Your assignment – Except for the pictures, write out all the records that follow exactly.

-----

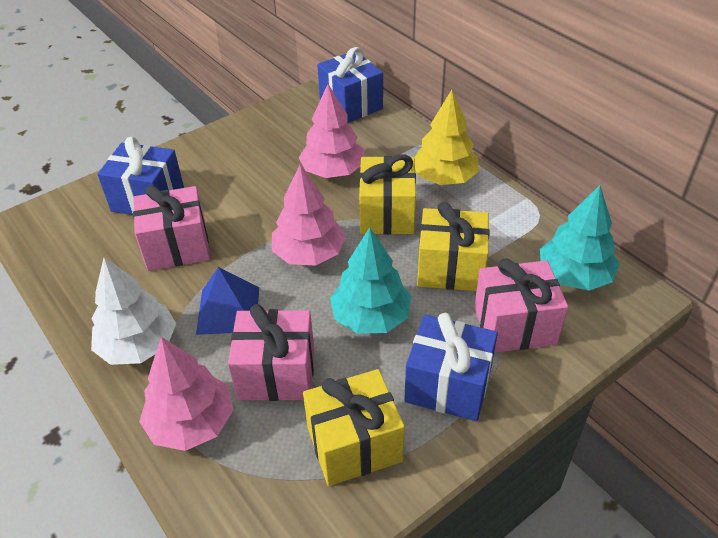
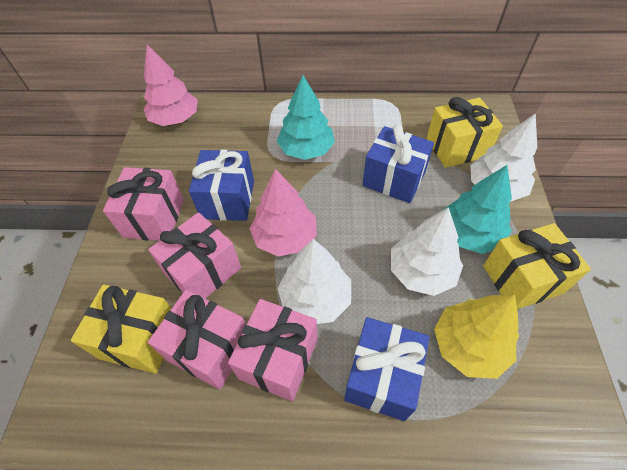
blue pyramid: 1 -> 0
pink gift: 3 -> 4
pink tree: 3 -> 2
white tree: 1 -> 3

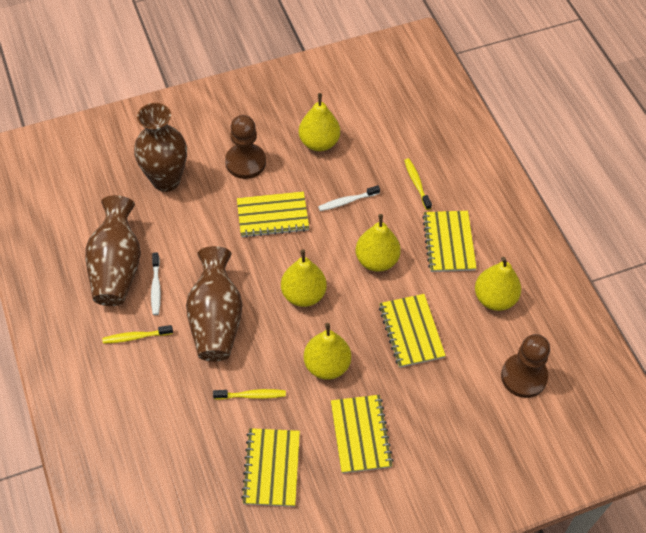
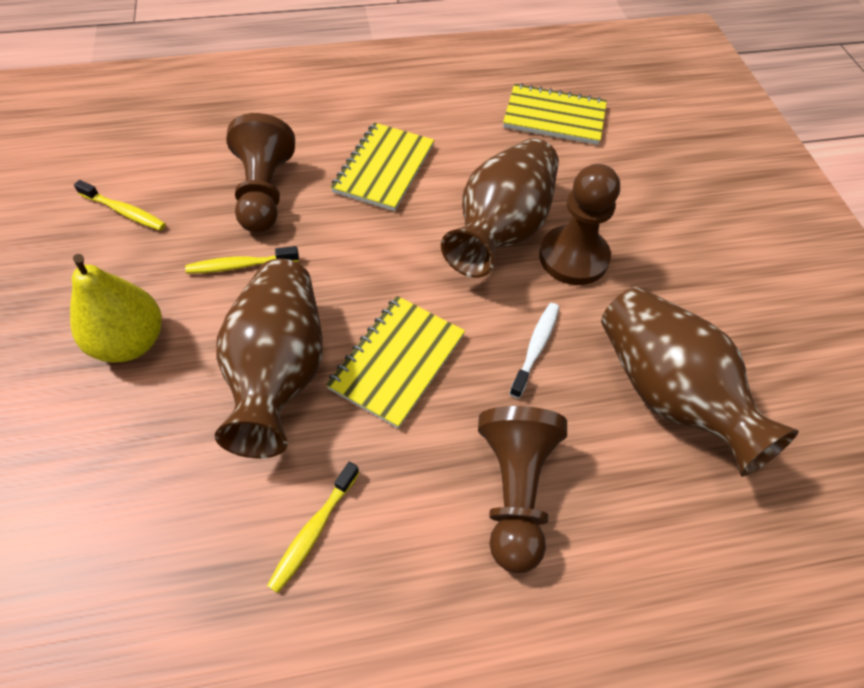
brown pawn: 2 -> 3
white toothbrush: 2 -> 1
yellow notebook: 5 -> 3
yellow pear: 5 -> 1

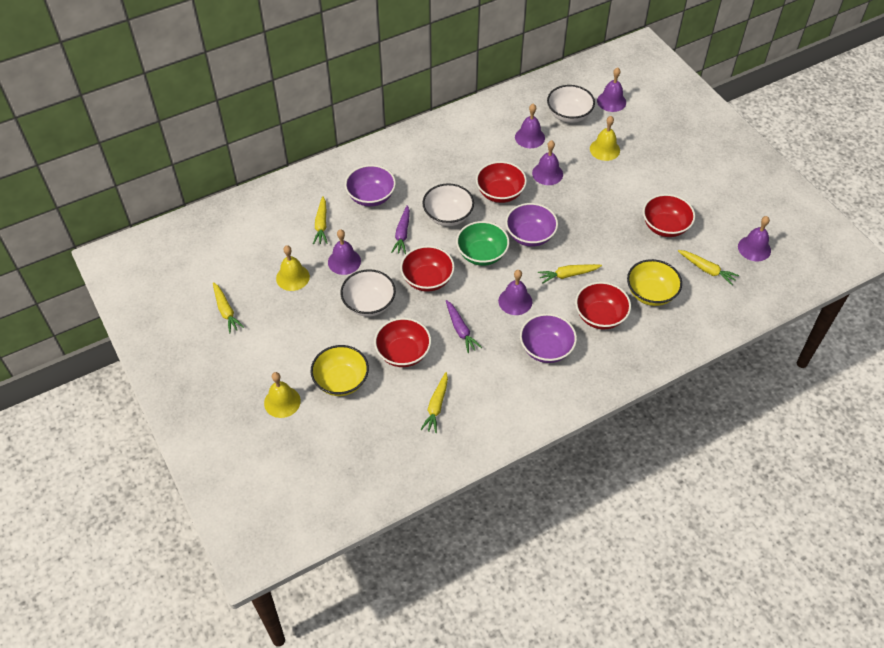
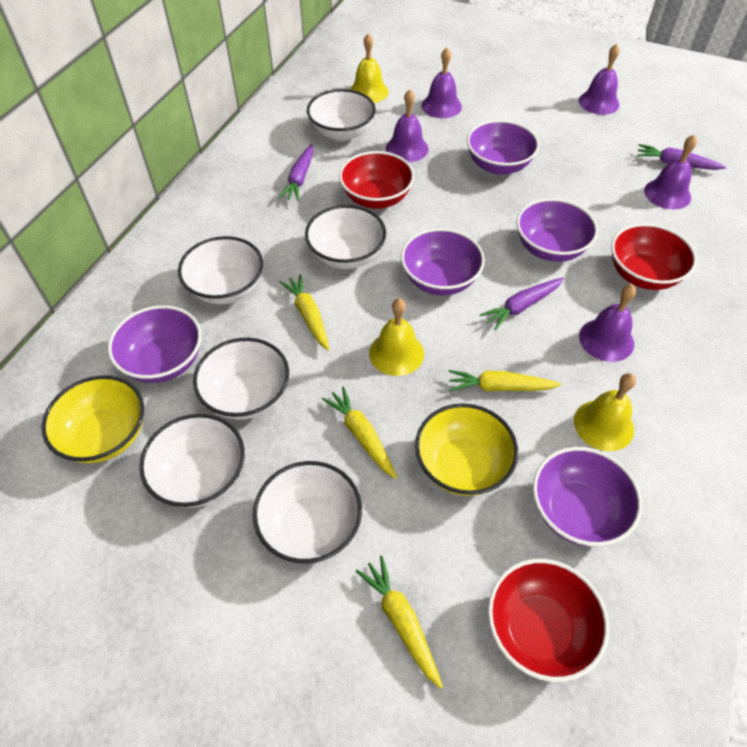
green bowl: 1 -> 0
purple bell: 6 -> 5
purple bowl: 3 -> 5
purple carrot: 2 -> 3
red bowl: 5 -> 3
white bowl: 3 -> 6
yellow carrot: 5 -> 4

-----

Output of the exercise –
blue pyramid: 1 -> 0
pink gift: 3 -> 4
pink tree: 3 -> 2
white tree: 1 -> 3

brown pawn: 2 -> 3
white toothbrush: 2 -> 1
yellow notebook: 5 -> 3
yellow pear: 5 -> 1

green bowl: 1 -> 0
purple bell: 6 -> 5
purple bowl: 3 -> 5
purple carrot: 2 -> 3
red bowl: 5 -> 3
white bowl: 3 -> 6
yellow carrot: 5 -> 4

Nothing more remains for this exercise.